BEGIN

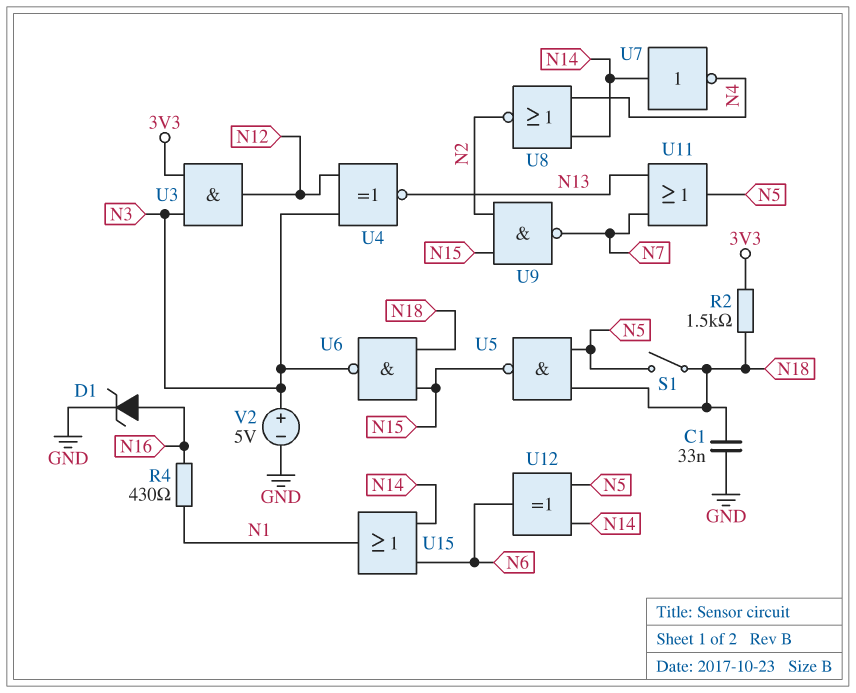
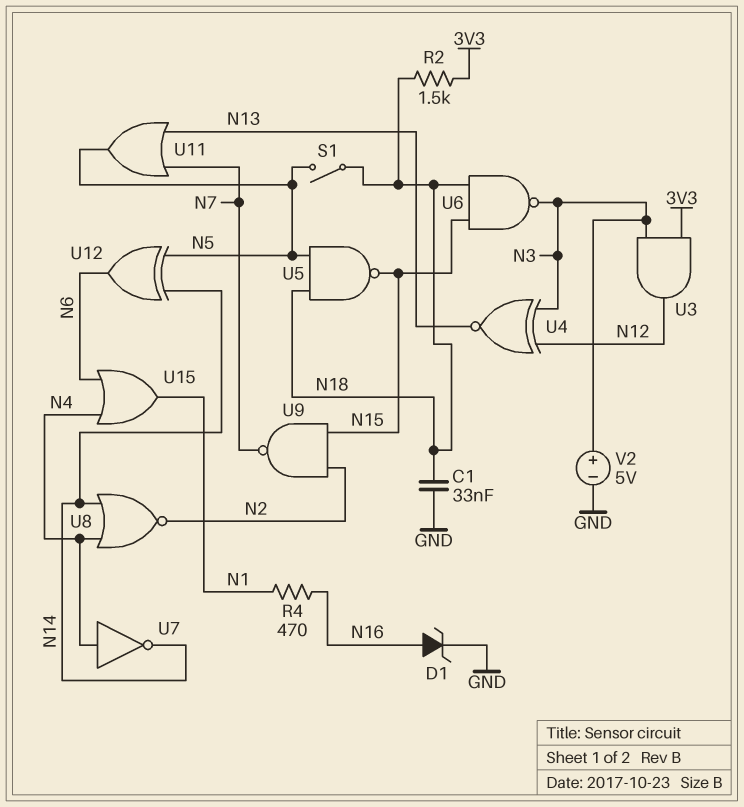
R4: 430 (N1, N16) -> 470 (N1, N16)
U7: NOT (in N14, out N4) -> NOT (in N4, out N14)
U15: OR (in N6, in N14, out N1) -> OR (in N4, in N6, out N1)

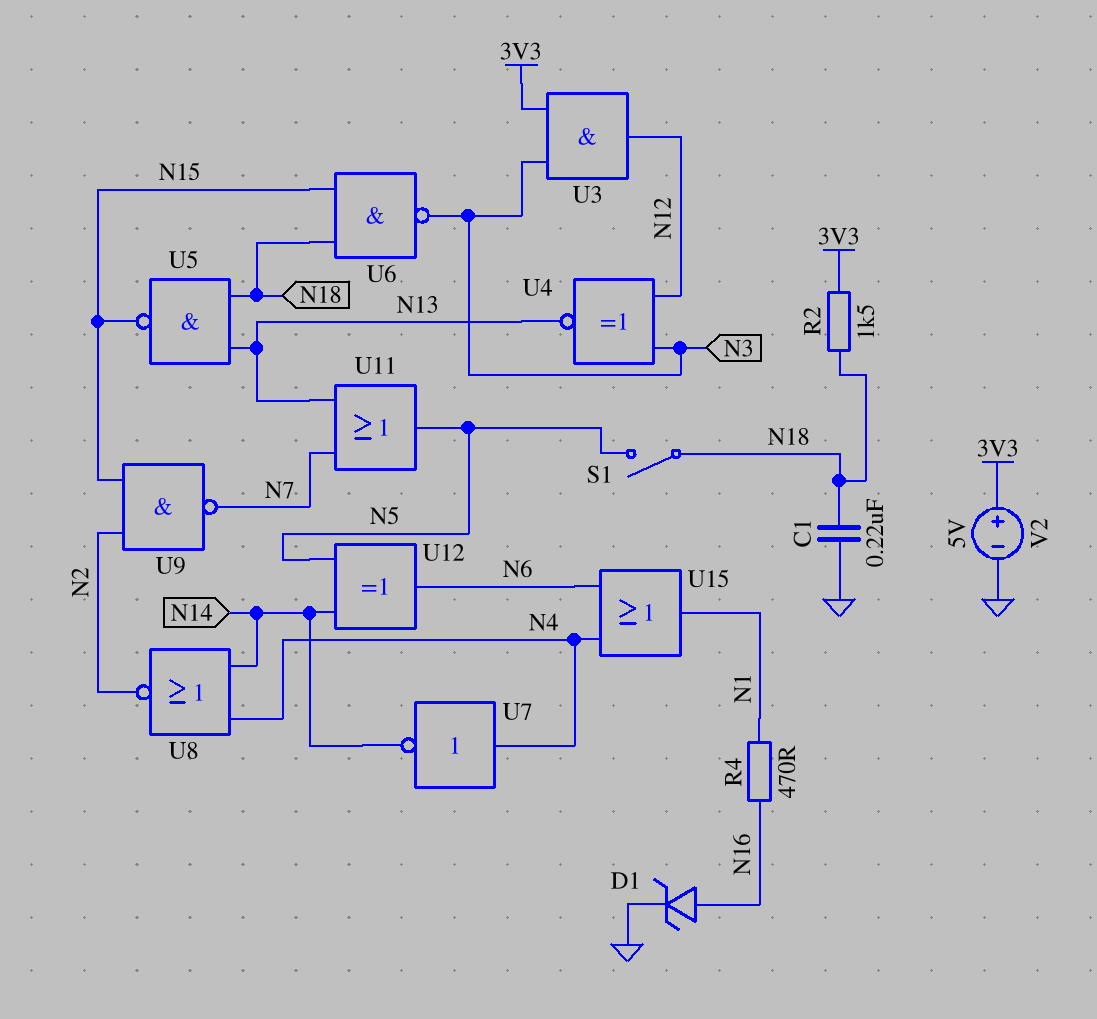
C1: 33nF (GND, N18) -> 220nF (GND, N18)
U5: NAND (in N5, in N18, out N15) -> NAND (in N13, in N18, out N15)
V2: 5V (plus N3, minus GND) -> 5V (plus 3V3, minus GND)

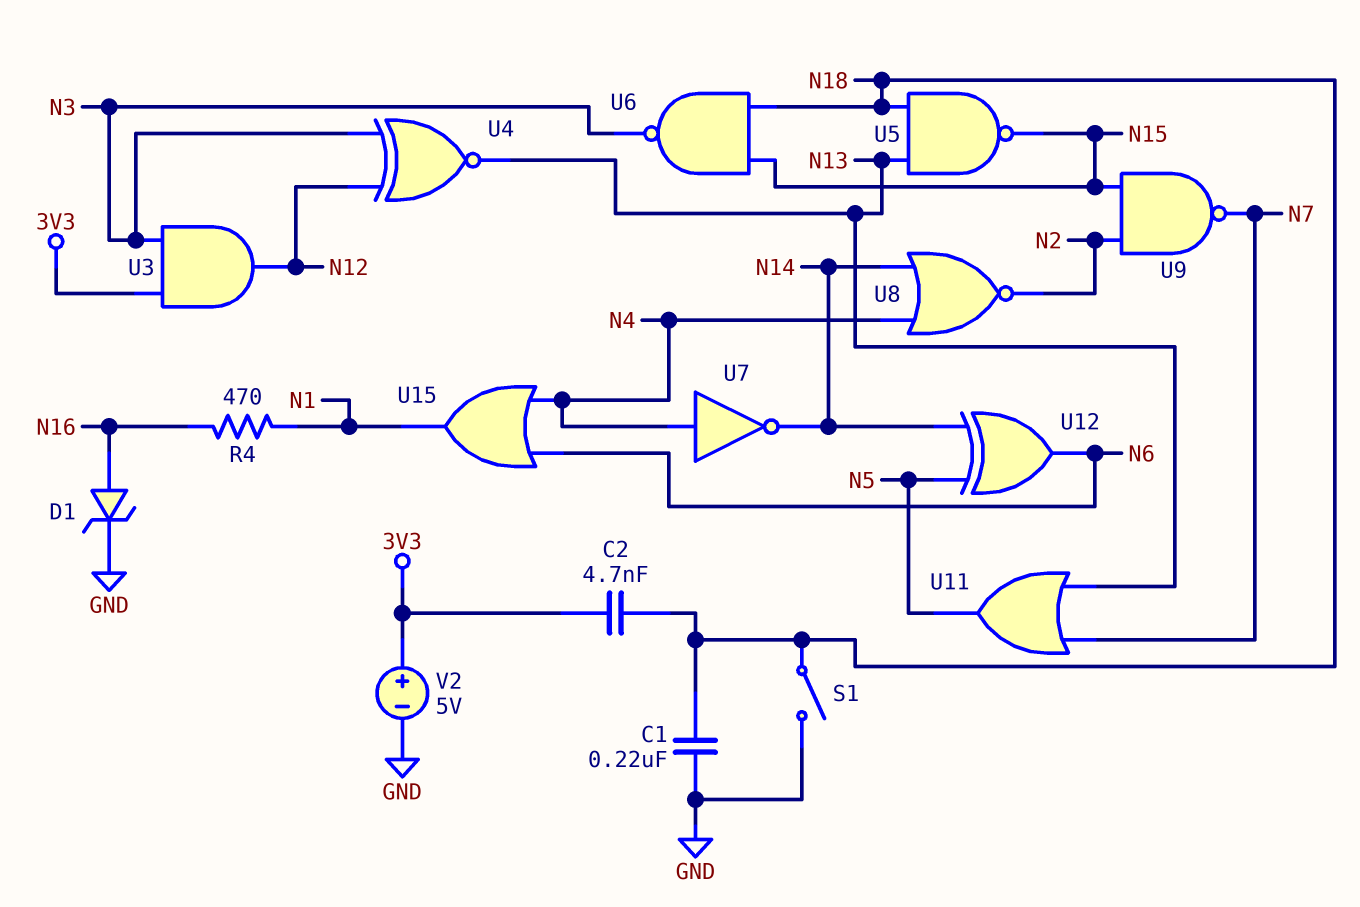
C2: none -> 4.7nF (3V3, N18)
R2: 1.5k (3V3, N18) -> none
S1: switch (N5, N18) -> switch (GND, N18)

END

● **Task brief**: The lines wanted run from the one with "U15: OR (in" through the final line of the data; repeat them word for word and skip every picture.

● **Solved exercise**:
U15: OR (in N6, in N14, out N1) -> OR (in N4, in N6, out N1)

C1: 33nF (GND, N18) -> 220nF (GND, N18)
U5: NAND (in N5, in N18, out N15) -> NAND (in N13, in N18, out N15)
V2: 5V (plus N3, minus GND) -> 5V (plus 3V3, minus GND)

C2: none -> 4.7nF (3V3, N18)
R2: 1.5k (3V3, N18) -> none
S1: switch (N5, N18) -> switch (GND, N18)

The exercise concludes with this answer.